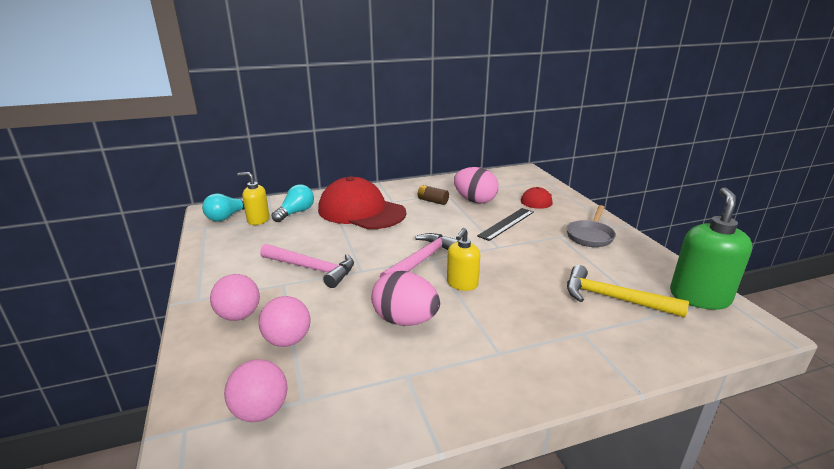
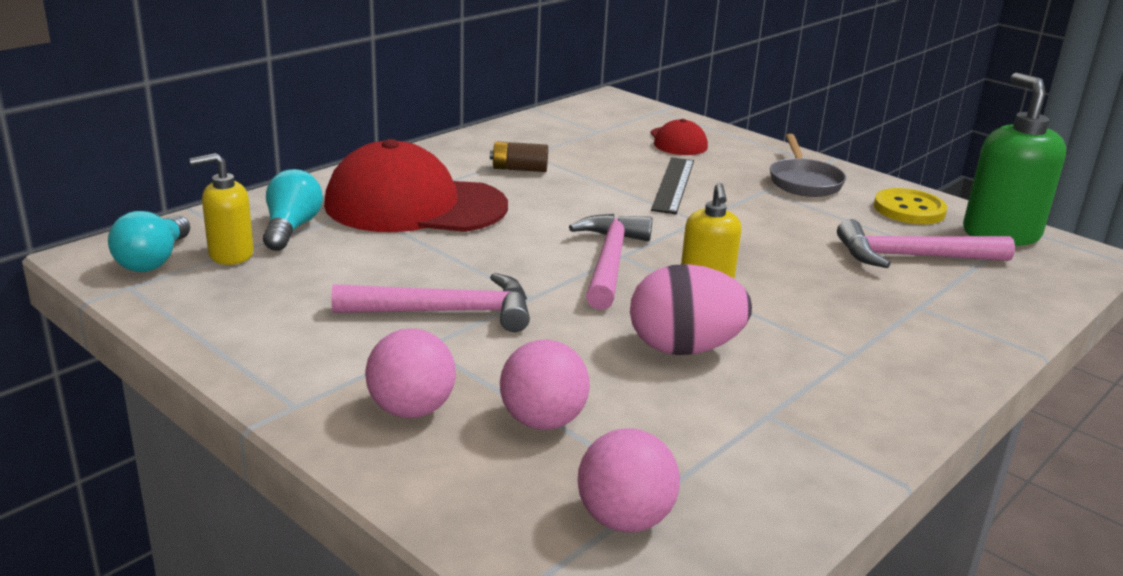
camera: 30 degrees left, 0 degrees up
(475, 201) = (587, 158): pink egg -> none
(614, 299) = (913, 257): yellow hammer -> pink hammer
(645, 267) = (909, 209): none -> yellow button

^^^^^^^^

**WHAT THE TASK REQUIRES:** Copy all of the material word for word, and include none of its pictures.

**SOLUTION FOR THIS TASK:**
camera: 30 degrees left, 0 degrees up
(475, 201) = (587, 158): pink egg -> none
(614, 299) = (913, 257): yellow hammer -> pink hammer
(645, 267) = (909, 209): none -> yellow button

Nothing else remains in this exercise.